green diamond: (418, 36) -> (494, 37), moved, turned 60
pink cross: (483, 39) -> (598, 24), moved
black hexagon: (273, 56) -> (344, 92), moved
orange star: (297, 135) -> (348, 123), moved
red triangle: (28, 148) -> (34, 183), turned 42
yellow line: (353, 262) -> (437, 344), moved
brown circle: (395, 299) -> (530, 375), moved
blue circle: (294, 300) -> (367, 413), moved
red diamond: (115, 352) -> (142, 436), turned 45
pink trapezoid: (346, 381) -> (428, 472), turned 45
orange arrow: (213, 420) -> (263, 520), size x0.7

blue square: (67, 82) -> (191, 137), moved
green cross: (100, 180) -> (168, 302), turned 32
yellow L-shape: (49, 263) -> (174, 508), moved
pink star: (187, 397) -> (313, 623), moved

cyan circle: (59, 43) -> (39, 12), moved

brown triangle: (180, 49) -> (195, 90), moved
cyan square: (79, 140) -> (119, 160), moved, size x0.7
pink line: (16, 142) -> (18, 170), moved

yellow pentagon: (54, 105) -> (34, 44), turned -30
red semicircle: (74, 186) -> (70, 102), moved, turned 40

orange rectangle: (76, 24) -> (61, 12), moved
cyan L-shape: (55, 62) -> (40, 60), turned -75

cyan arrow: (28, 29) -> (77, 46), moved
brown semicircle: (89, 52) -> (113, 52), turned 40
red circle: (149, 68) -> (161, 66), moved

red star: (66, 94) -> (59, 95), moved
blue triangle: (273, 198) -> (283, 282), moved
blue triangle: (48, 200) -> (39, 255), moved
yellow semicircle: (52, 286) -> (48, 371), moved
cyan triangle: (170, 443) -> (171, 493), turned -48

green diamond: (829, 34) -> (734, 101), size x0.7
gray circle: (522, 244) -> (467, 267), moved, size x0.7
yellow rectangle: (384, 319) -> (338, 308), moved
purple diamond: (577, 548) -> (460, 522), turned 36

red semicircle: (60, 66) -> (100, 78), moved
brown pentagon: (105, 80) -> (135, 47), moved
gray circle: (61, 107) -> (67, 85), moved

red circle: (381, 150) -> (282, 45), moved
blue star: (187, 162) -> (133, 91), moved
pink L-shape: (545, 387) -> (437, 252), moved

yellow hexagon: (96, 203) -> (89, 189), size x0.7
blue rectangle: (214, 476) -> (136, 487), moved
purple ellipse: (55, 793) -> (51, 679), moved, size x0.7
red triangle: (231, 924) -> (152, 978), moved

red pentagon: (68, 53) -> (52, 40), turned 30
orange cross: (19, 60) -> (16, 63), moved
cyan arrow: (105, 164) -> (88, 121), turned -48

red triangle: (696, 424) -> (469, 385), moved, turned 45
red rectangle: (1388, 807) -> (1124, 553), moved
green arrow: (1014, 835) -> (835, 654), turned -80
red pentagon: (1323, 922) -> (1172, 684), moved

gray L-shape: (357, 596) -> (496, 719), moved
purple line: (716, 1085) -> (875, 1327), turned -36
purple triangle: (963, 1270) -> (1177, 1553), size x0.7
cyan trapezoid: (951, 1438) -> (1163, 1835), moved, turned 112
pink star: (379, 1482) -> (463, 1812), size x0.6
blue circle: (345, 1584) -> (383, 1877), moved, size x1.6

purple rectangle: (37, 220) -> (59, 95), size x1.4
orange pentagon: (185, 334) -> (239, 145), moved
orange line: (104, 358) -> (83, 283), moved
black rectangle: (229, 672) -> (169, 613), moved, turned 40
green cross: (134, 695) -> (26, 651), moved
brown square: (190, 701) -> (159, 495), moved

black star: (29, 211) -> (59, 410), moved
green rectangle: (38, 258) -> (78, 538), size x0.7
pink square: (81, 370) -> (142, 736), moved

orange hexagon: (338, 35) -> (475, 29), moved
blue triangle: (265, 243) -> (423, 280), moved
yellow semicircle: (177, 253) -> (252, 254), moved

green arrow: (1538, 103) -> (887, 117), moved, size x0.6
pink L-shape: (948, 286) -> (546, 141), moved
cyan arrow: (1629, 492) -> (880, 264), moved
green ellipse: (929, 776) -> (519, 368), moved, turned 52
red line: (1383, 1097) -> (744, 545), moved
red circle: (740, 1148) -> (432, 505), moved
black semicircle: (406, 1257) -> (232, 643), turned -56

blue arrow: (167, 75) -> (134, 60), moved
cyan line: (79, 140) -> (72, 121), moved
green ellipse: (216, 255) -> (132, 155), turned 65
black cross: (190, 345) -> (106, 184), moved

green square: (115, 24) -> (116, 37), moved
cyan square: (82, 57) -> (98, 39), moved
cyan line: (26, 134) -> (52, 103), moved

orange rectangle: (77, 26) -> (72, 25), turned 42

• • • • • • •

Number of lines above with the word "arrow": supply it alone.

7